▸ **What to do**
From the data, copy out every line in which the word "cyan" appears.

--- Given records ---

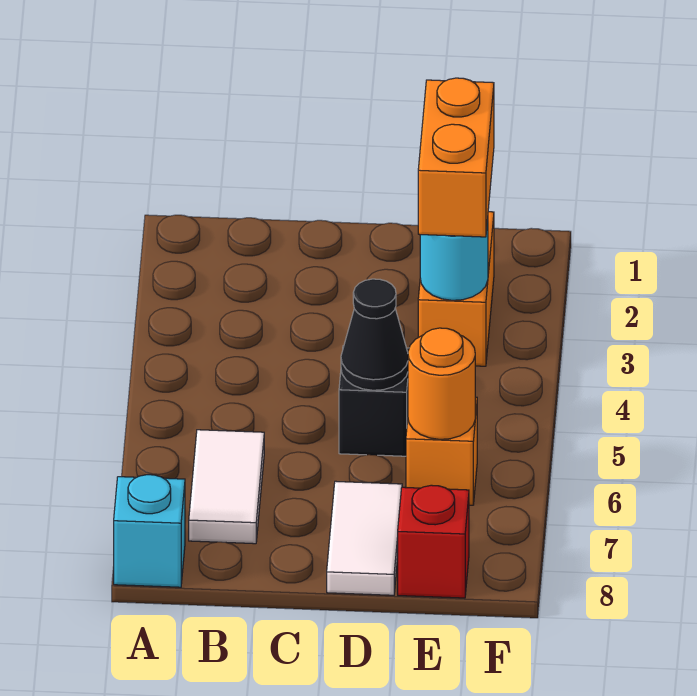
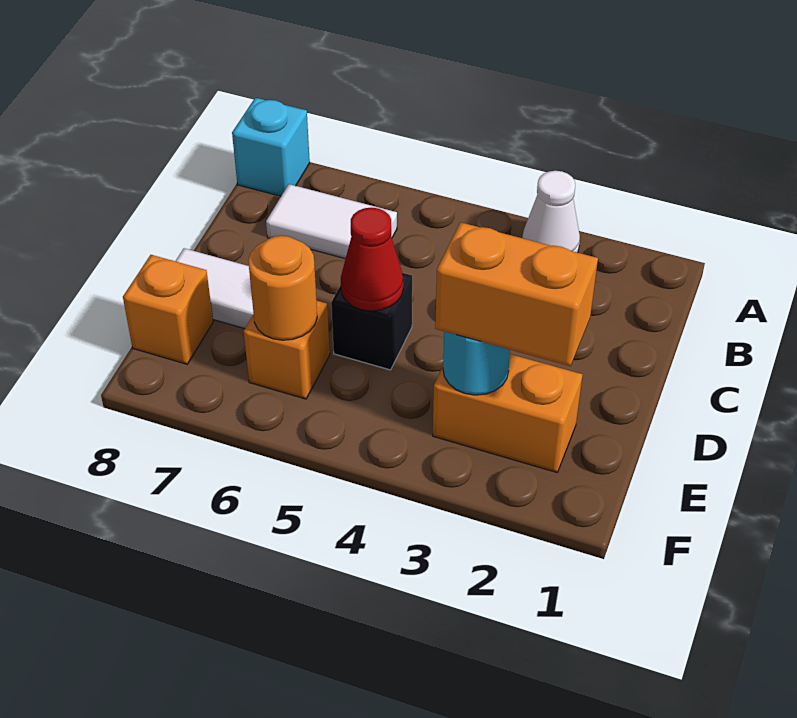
none -> white cone A3 level 1
black cone D5 level 2 -> red cone D5 level 2
red brick E8 level 1 -> orange brick E8 level 1

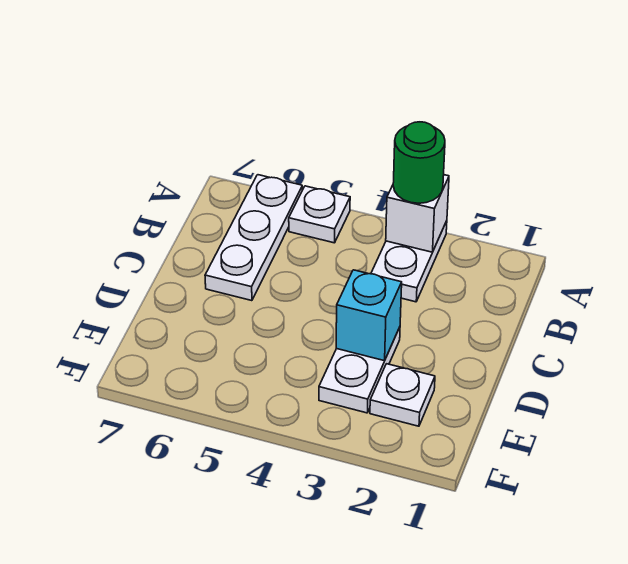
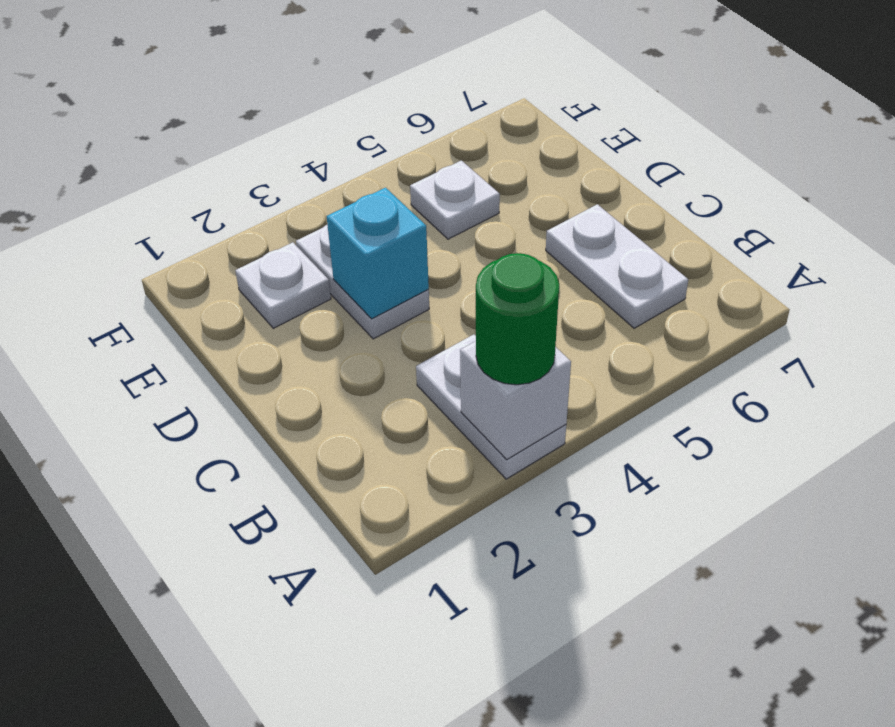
white plate A5 level 1 -> white plate E5 level 1
white plate A6:C6 level 1 -> white plate B6:C6 level 1

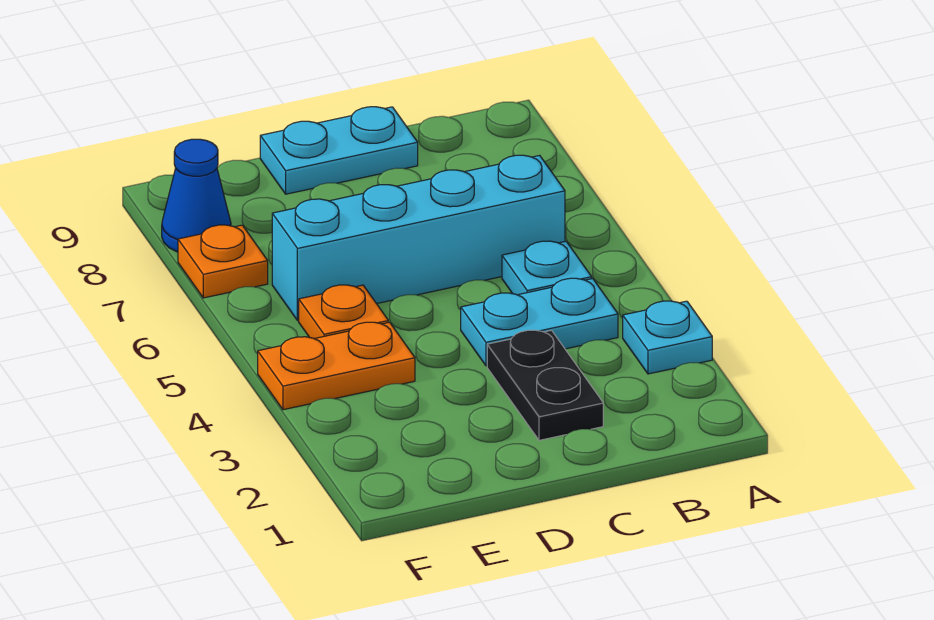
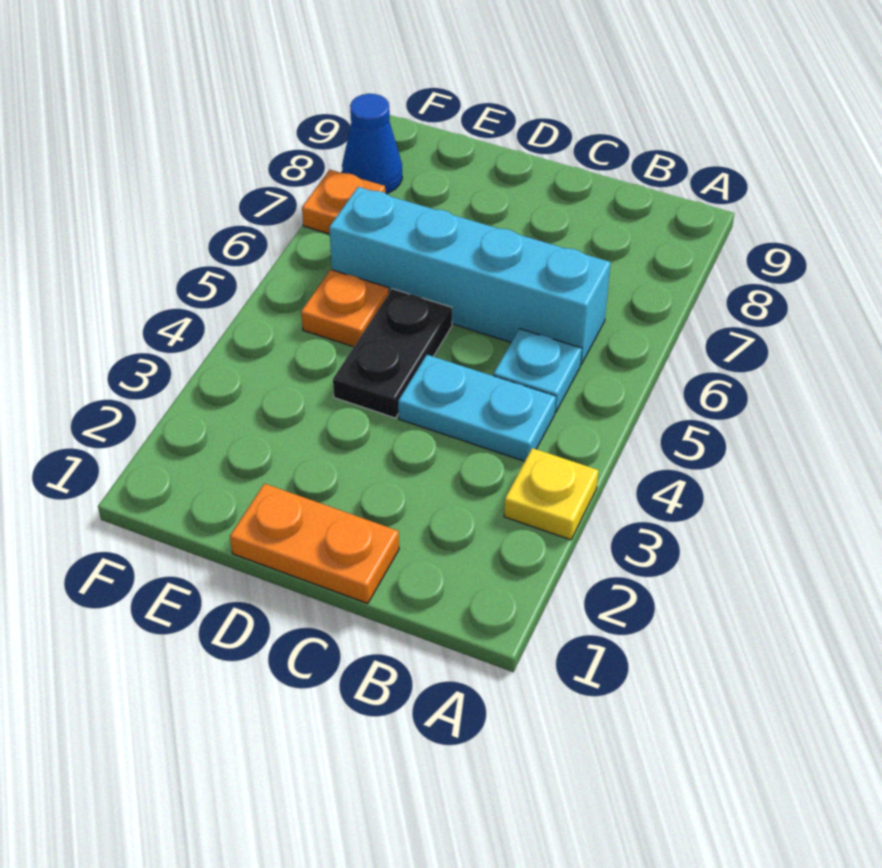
cyan plate A3 level 1 -> yellow plate A3 level 1
black plate C2:C3 level 1 -> black plate D4:D5 level 1
cyan plate C9:D9 level 1 -> none
orange plate E4:F4 level 1 -> orange plate C1:D1 level 1

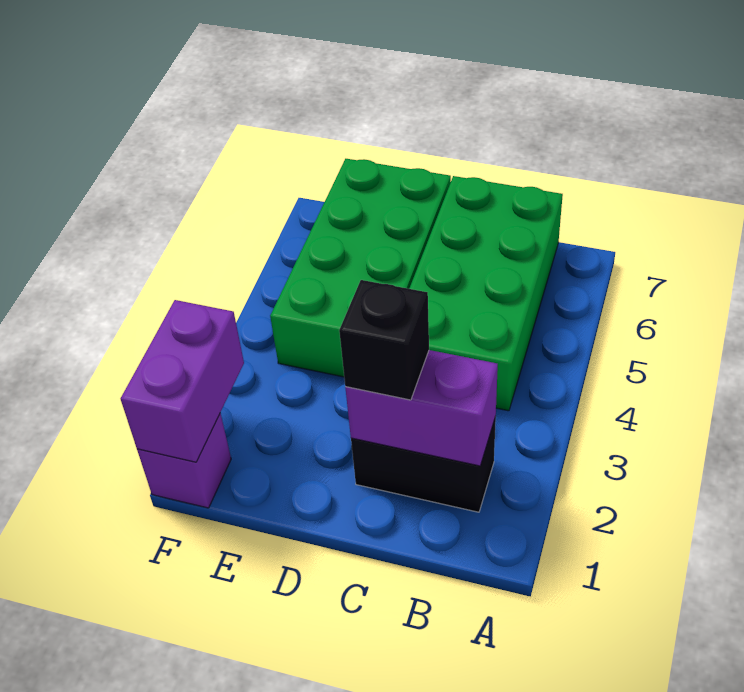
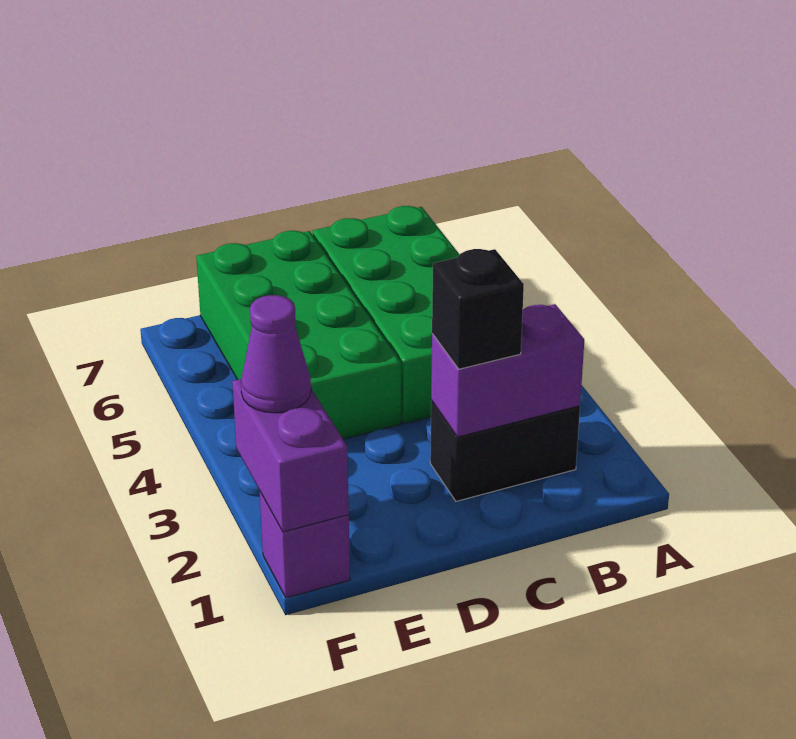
none -> purple cone F2 level 3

---

▸ **Exercise answer**
cyan plate A3 level 1 -> yellow plate A3 level 1
cyan plate C9:D9 level 1 -> none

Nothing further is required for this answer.